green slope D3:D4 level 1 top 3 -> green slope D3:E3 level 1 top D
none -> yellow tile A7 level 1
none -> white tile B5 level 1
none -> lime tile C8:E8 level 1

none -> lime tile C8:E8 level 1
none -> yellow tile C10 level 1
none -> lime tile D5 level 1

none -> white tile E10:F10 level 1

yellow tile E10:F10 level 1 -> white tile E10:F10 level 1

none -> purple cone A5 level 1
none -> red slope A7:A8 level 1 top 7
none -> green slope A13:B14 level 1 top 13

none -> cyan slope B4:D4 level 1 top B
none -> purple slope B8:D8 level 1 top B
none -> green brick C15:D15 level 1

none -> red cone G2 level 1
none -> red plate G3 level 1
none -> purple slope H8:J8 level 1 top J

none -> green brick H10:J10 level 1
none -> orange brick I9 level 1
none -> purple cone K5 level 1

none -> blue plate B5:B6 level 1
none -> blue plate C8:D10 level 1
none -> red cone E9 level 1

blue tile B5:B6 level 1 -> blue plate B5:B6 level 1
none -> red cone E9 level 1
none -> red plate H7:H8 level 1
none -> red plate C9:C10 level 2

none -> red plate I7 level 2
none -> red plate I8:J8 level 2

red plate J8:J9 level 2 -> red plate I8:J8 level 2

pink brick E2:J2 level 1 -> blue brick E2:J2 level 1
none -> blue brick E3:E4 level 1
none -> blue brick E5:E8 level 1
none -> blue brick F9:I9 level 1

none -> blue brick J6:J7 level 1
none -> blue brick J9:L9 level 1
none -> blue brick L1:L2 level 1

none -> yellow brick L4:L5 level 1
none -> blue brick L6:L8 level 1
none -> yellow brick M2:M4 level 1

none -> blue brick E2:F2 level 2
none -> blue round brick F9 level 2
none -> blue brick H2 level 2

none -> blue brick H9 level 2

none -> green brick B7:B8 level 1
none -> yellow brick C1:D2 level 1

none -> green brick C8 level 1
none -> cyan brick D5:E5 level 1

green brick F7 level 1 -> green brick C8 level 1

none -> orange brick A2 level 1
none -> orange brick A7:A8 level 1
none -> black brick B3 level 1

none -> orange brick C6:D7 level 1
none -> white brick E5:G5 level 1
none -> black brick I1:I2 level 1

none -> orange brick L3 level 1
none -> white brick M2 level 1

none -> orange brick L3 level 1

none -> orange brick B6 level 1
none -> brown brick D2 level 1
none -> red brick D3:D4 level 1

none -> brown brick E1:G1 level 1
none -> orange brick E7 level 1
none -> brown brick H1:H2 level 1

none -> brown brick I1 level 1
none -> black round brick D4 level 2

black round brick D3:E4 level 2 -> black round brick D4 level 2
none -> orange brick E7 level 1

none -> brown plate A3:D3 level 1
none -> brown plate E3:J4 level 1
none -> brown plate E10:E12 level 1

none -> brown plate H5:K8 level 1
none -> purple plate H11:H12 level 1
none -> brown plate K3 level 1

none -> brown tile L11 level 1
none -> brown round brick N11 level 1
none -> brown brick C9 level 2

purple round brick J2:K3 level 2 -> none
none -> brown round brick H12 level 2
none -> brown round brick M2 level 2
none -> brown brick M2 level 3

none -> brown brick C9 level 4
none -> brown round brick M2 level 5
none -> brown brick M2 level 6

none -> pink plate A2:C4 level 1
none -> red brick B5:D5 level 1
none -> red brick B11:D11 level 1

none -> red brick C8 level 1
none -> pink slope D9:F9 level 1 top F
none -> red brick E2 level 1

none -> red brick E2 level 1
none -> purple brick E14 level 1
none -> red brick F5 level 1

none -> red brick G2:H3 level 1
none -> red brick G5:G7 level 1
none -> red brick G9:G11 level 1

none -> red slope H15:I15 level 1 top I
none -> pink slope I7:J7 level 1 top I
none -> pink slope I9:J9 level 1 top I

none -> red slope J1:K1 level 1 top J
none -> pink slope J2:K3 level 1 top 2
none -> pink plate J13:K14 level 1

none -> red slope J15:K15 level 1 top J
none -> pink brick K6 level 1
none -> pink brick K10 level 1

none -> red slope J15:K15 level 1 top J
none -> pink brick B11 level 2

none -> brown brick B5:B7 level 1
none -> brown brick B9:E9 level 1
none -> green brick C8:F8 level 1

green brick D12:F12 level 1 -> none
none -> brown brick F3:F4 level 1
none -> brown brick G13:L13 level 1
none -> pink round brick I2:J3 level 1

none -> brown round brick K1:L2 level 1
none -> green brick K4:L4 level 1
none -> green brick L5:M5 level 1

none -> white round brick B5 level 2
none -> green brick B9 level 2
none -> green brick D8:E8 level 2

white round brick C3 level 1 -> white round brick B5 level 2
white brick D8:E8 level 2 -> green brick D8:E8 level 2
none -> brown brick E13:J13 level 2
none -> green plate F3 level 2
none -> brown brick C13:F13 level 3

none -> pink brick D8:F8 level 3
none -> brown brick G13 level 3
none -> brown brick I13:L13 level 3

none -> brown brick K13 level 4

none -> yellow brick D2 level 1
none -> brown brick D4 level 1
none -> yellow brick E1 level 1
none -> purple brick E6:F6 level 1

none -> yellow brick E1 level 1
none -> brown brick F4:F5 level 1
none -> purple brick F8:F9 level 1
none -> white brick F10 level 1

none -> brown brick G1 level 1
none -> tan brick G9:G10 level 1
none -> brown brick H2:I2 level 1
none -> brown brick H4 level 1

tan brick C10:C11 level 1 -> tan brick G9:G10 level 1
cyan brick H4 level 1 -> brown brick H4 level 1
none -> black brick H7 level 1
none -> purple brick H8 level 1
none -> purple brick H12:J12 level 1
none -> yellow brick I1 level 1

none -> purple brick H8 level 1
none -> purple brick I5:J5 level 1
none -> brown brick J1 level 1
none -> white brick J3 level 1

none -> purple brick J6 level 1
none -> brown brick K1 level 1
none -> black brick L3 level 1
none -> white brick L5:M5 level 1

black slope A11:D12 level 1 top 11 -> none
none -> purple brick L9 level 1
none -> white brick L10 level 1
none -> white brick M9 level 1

* * * *

__EXERCISE REQUIREMENTS__. What is needed is the number of lines in the data that hold the word "tile", and nothing more.

__RESPONSE__. 10